■ **TASK PROMPT**: For this exercise, retype the lines from the one that holds "(504, 466) = (215, 499): none -> purple house" through the one that holds "(707, 346) = (410, 140): pink cupcake -> none" in the records below, both included, exactly and without pictures.

■ **PROVIDED MATERIAL**:
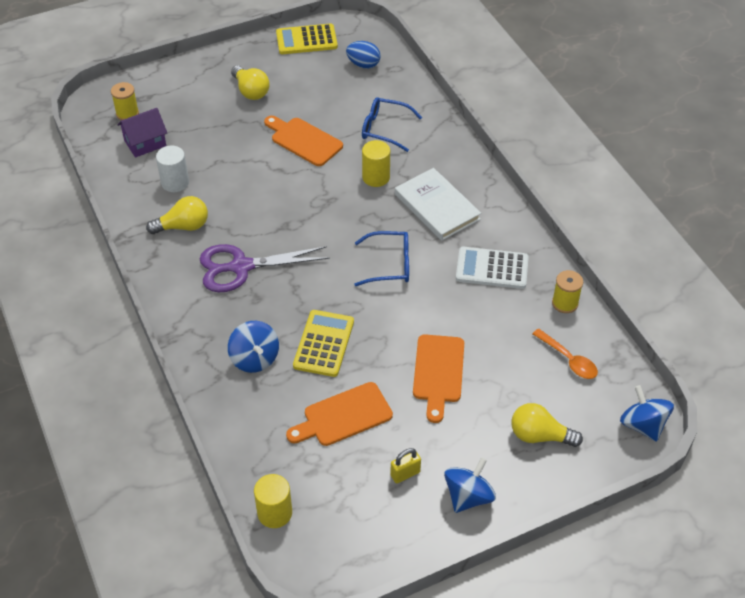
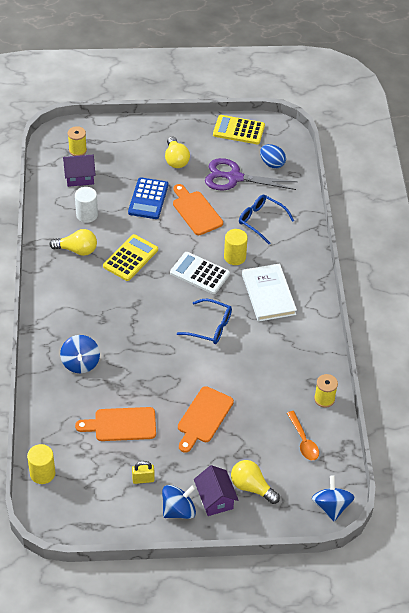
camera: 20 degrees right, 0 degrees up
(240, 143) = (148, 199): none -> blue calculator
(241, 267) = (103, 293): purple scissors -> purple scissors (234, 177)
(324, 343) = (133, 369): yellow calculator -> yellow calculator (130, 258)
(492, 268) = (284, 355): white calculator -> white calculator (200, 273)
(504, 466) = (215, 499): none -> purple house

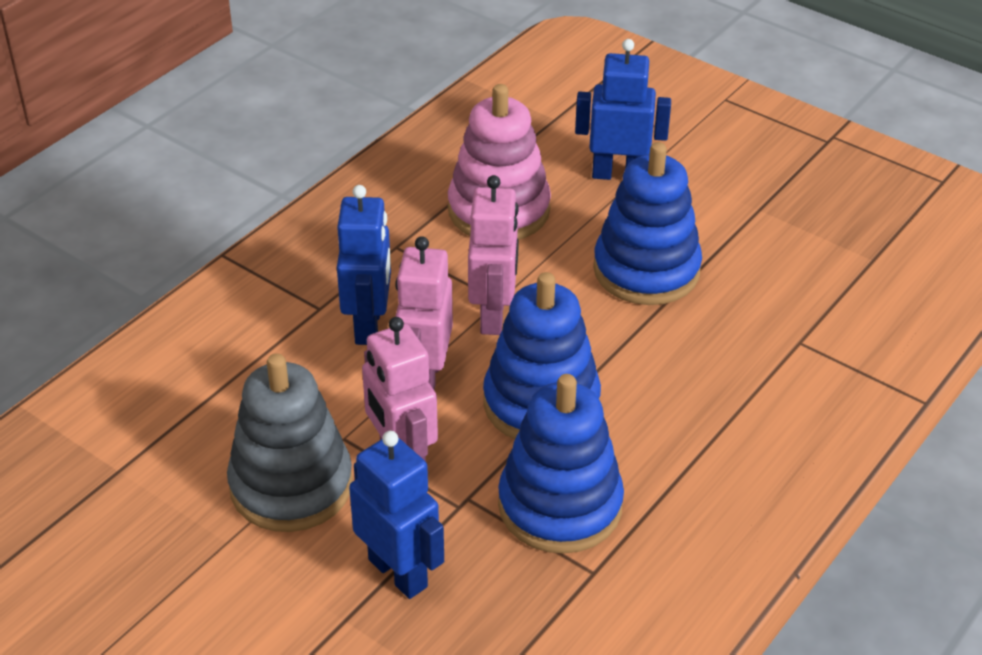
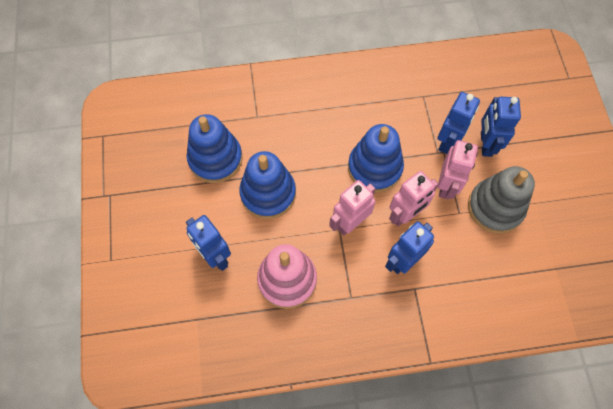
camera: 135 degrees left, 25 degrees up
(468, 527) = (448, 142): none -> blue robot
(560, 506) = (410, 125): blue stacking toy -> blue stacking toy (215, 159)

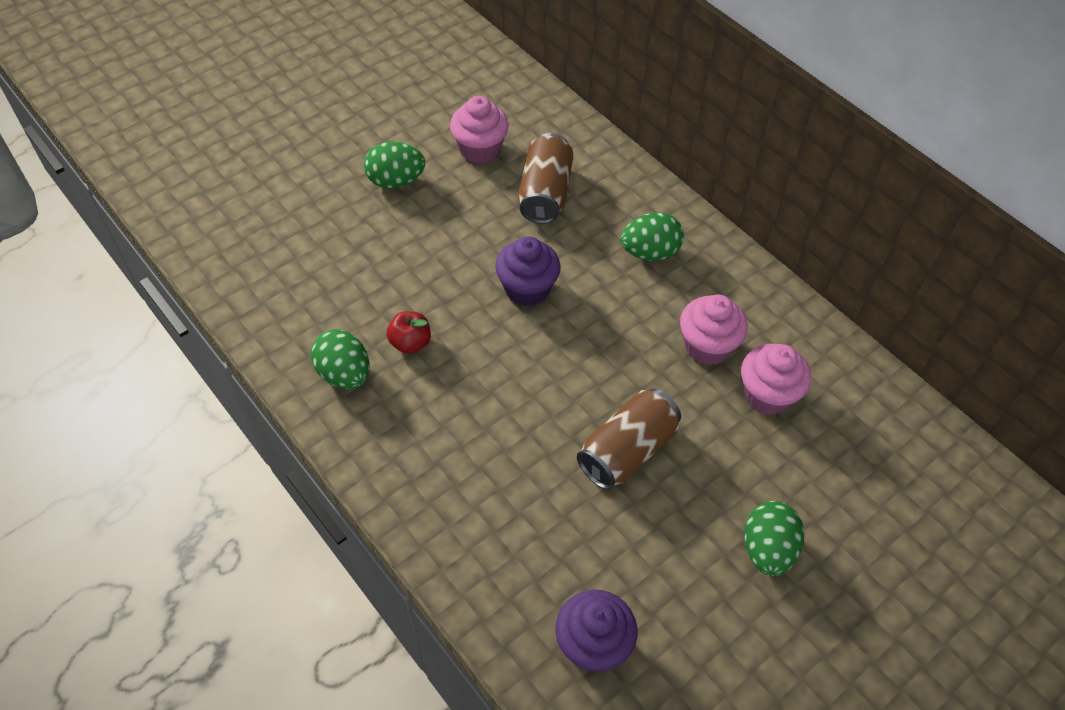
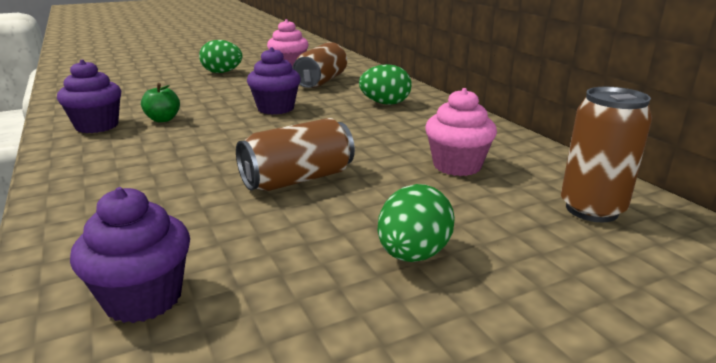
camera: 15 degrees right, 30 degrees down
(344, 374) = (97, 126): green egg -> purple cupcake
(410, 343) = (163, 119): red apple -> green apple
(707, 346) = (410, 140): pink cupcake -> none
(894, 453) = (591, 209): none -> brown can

■ **ANSWER TO THE PROBLEM**:
(504, 466) = (215, 499): none -> purple house

camera: 135 degrees left, 25 degrees up
(468, 527) = (448, 142): none -> blue robot
(560, 506) = (410, 125): blue stacking toy -> blue stacking toy (215, 159)

camera: 15 degrees right, 30 degrees down
(344, 374) = (97, 126): green egg -> purple cupcake
(410, 343) = (163, 119): red apple -> green apple
(707, 346) = (410, 140): pink cupcake -> none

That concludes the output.